** EXERCISE DESCRIPTION **
Wherever "none" turns up in the entries, copy out the line that holds it.

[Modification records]
● ● ●

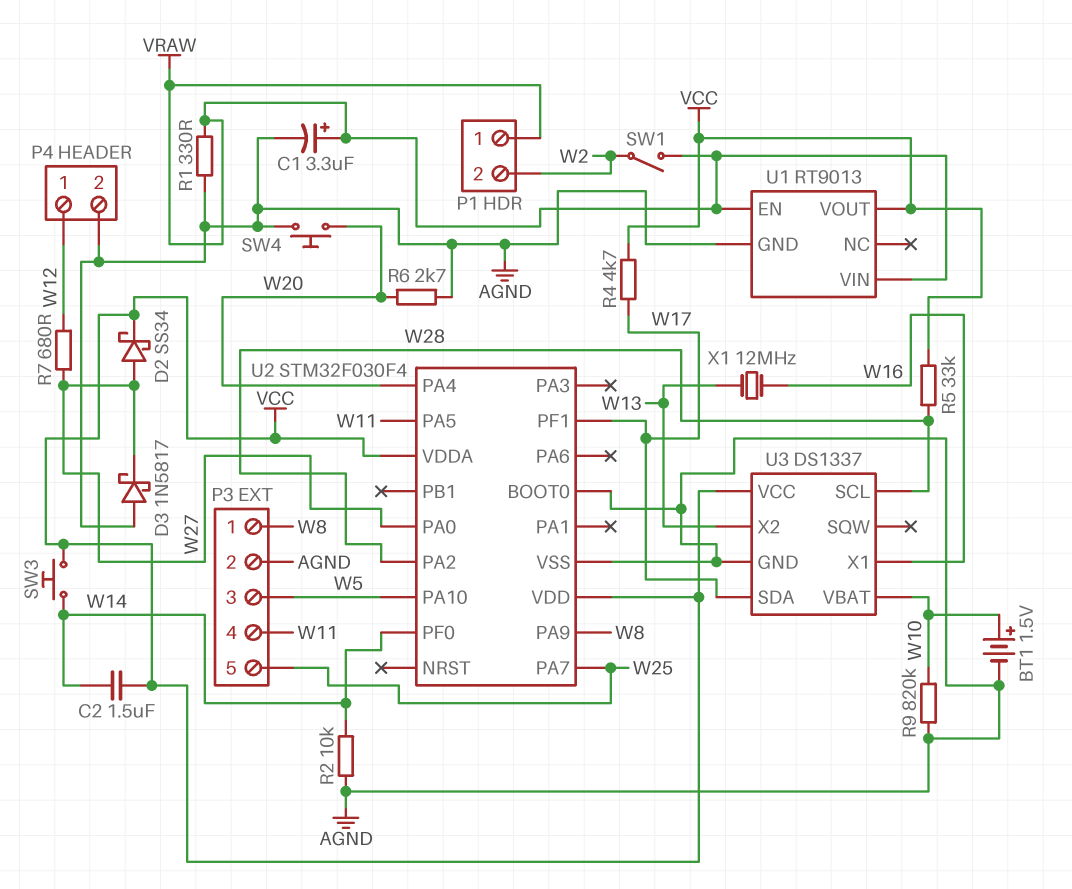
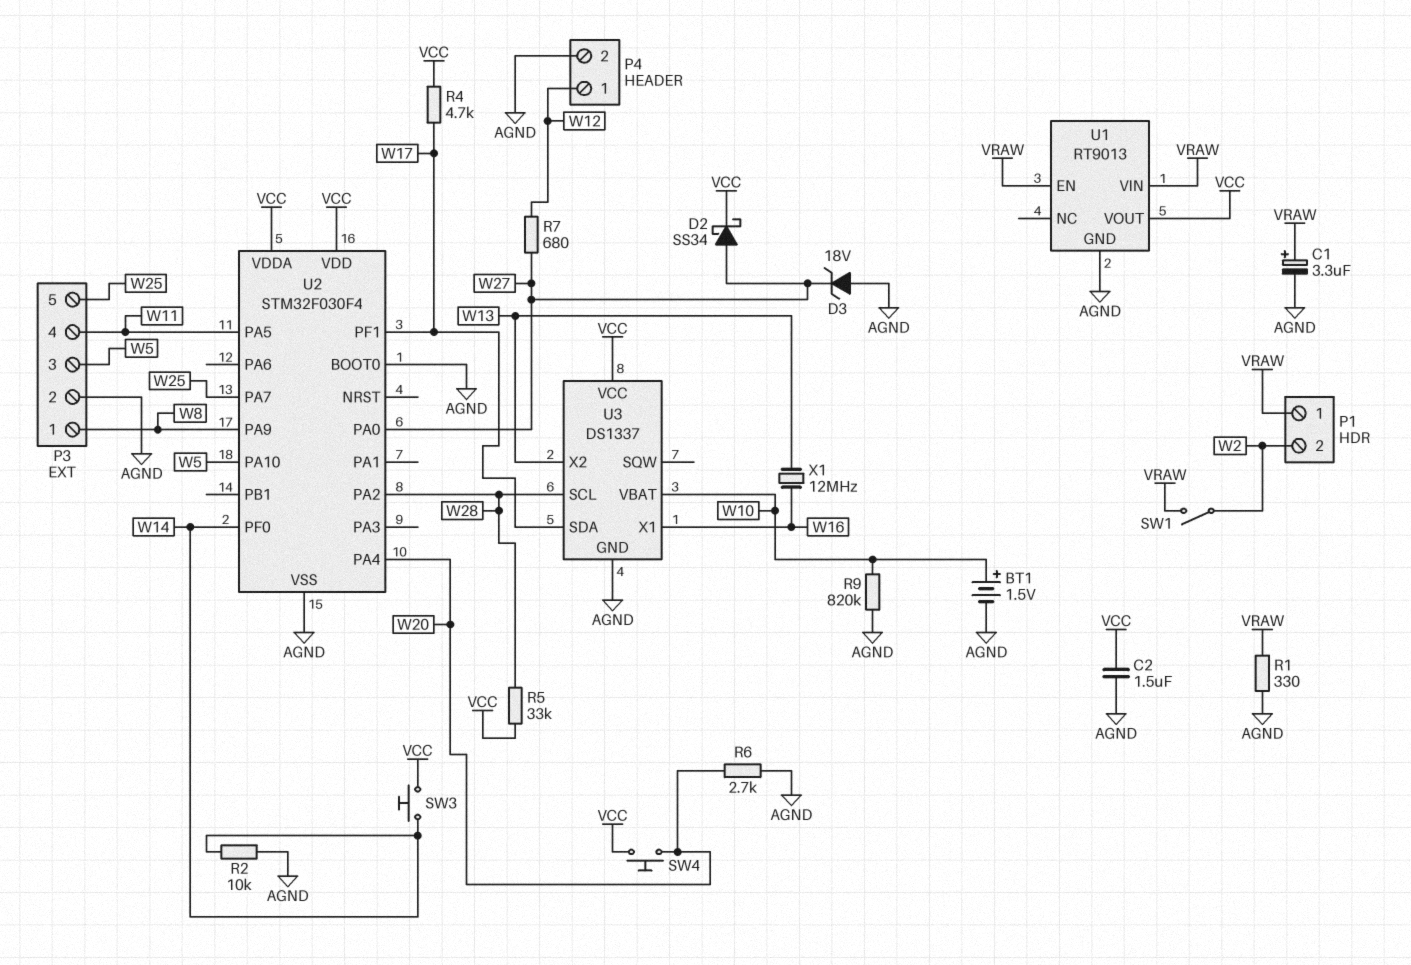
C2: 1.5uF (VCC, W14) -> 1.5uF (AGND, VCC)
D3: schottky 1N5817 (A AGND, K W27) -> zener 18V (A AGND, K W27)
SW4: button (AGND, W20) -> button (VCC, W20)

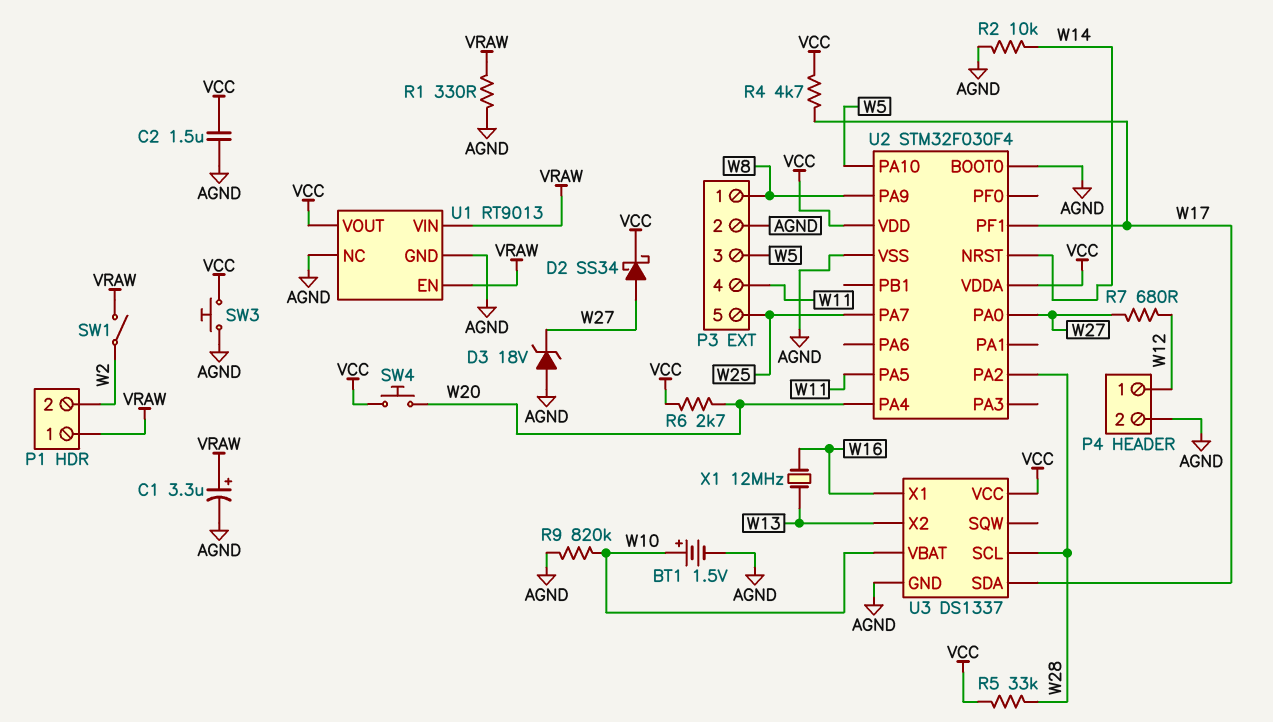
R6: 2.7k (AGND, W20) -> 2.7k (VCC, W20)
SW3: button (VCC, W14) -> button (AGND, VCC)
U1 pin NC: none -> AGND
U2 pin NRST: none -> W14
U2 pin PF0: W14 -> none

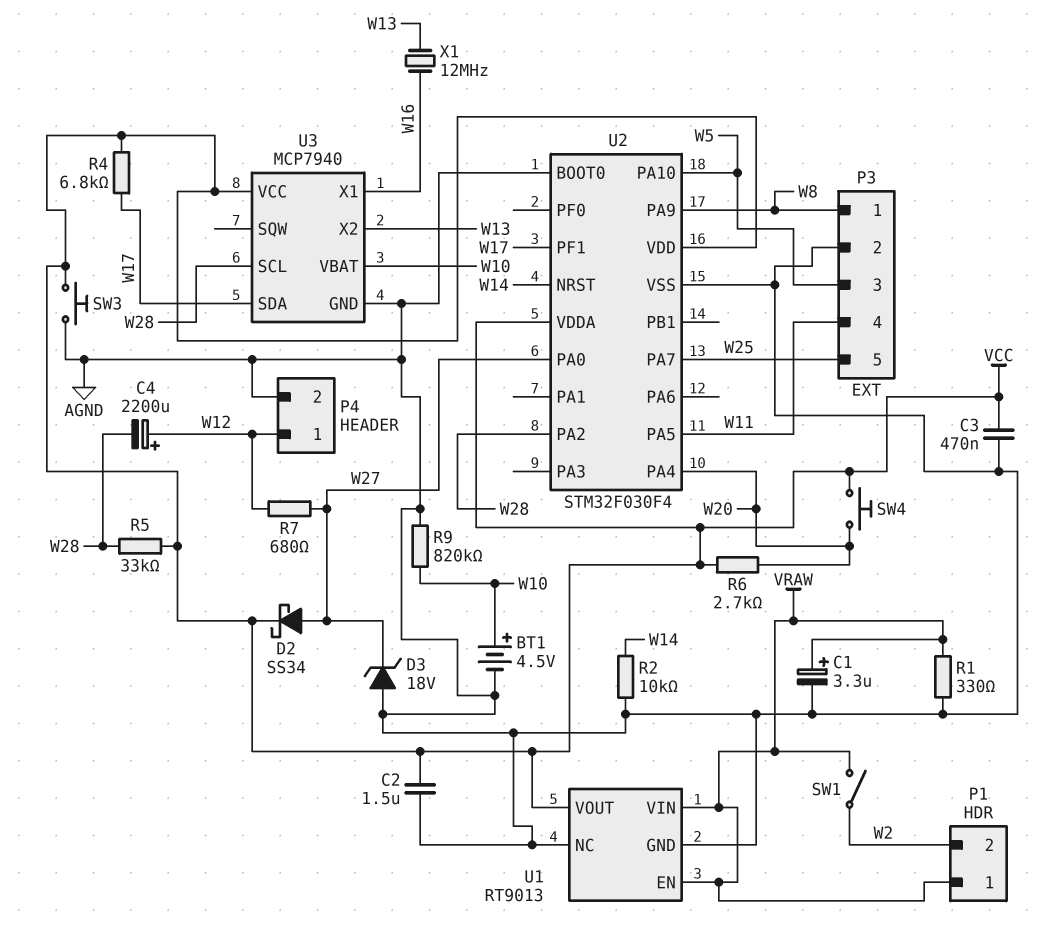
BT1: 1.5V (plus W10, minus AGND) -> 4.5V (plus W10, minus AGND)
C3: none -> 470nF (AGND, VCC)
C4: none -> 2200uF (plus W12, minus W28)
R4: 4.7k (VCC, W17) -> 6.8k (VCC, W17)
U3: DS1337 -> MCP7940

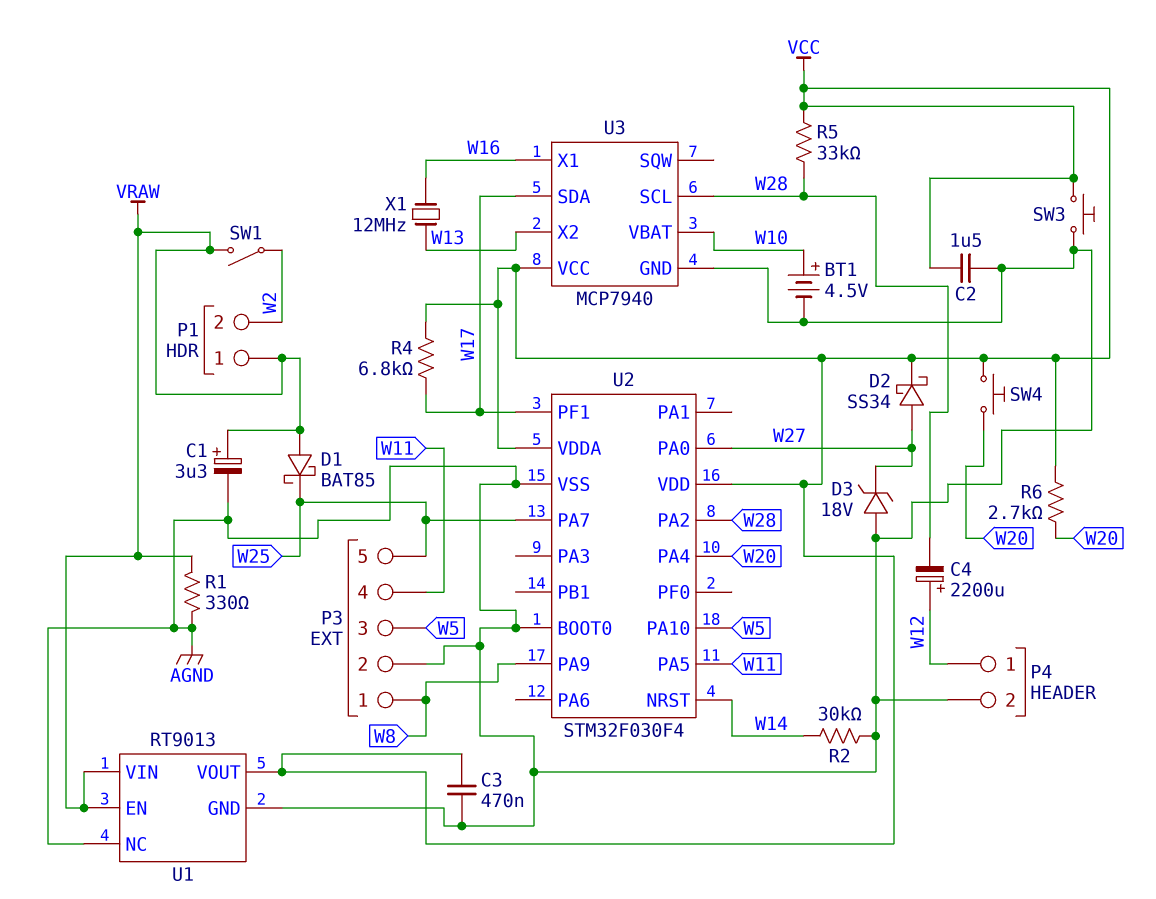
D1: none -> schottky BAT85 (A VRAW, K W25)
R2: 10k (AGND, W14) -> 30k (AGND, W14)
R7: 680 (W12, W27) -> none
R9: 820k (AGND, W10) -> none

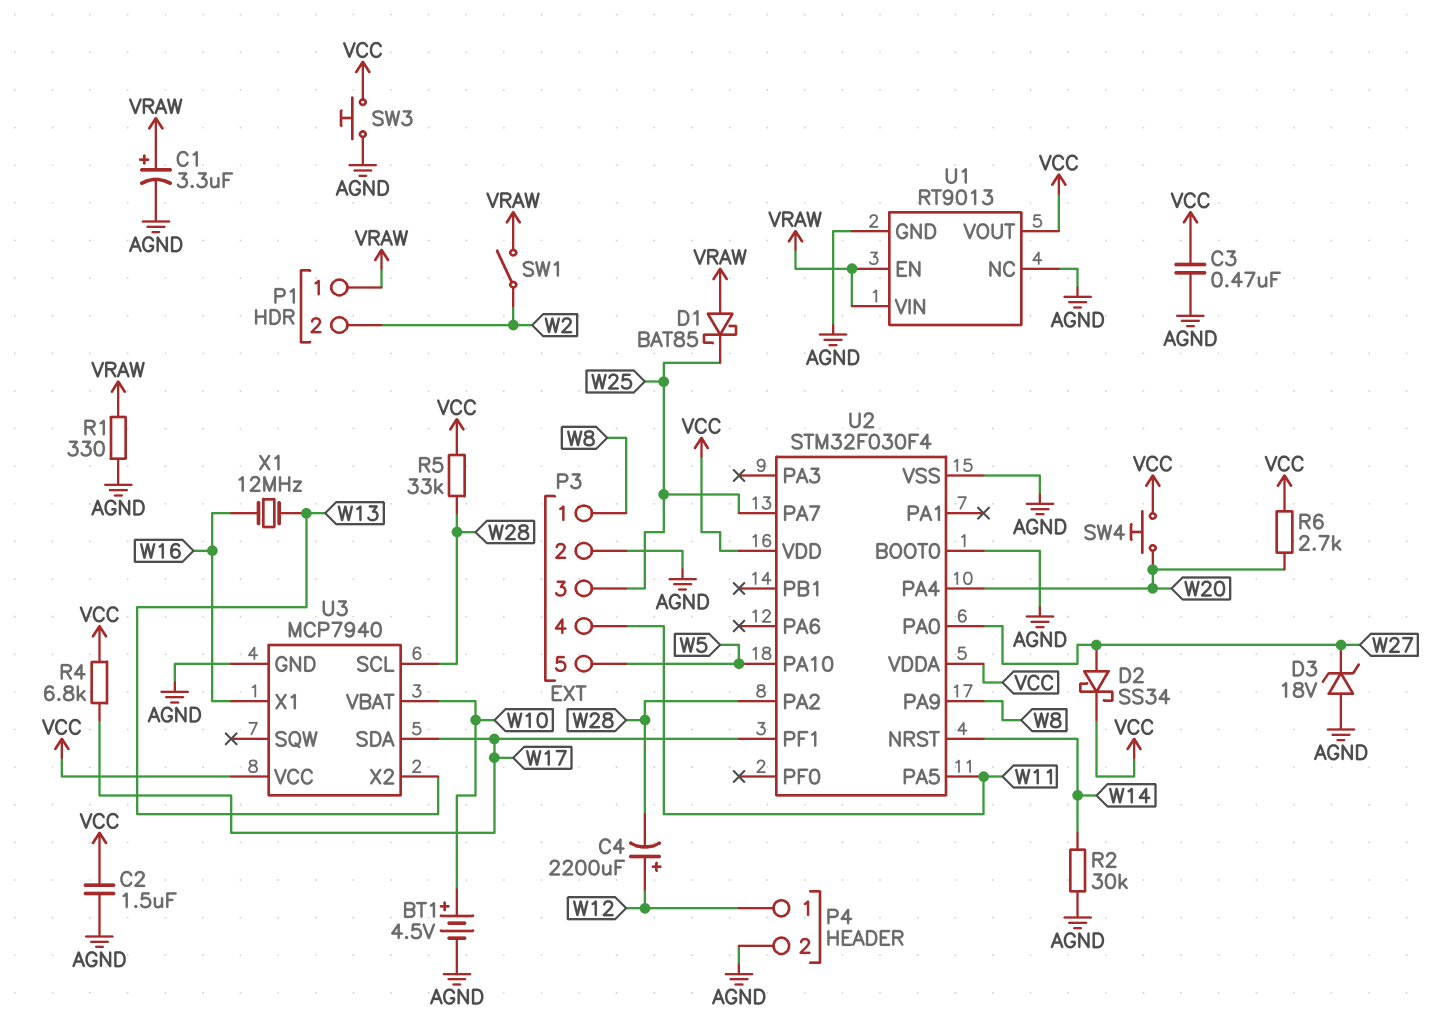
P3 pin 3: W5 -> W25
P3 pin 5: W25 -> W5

● ● ●

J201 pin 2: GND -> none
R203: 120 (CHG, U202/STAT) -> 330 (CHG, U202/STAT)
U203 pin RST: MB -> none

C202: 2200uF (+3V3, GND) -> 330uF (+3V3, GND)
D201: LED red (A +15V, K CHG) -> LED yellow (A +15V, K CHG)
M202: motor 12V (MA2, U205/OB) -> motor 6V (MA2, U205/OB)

● ● ●

** YOUR SOLUTION **
U1 pin NC: none -> AGND
U2 pin NRST: none -> W14
U2 pin PF0: W14 -> none
C3: none -> 470nF (AGND, VCC)
C4: none -> 2200uF (plus W12, minus W28)
D1: none -> schottky BAT85 (A VRAW, K W25)
R7: 680 (W12, W27) -> none
R9: 820k (AGND, W10) -> none
J201 pin 2: GND -> none
U203 pin RST: MB -> none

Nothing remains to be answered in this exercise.